DATA EXTRACT START

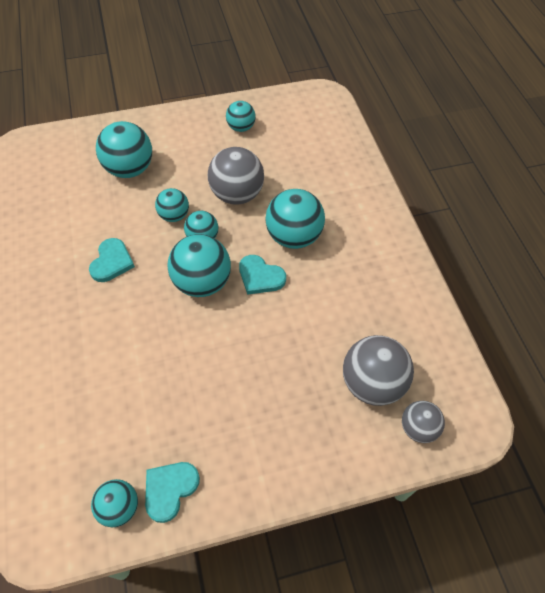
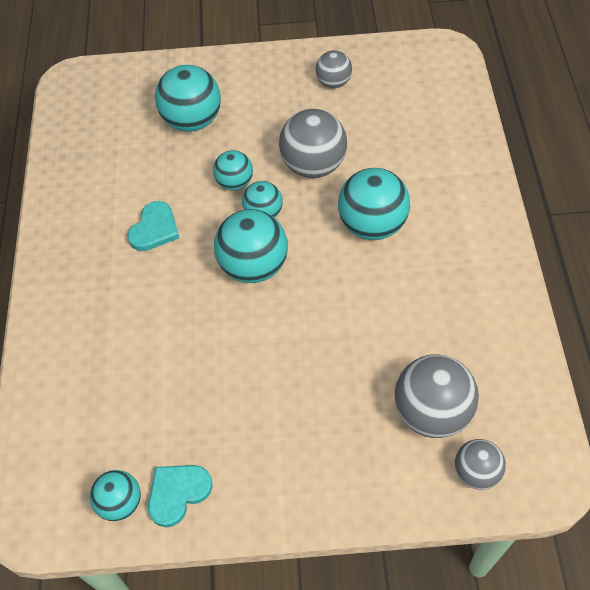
camera: 15 degrees right, 0 degrees up
turquoise ball [226,101,256,132] -> grey ball [315,50,352,88]
turquoise heart [239,255,286,295] -> none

DATA EXTRACT END

**TASK INSTRUCTIONS**
Each of the lines above should be transcribed exactly; no image is to be copied.

**SOLVED PROBLEM**
camera: 15 degrees right, 0 degrees up
turquoise ball [226,101,256,132] -> grey ball [315,50,352,88]
turquoise heart [239,255,286,295] -> none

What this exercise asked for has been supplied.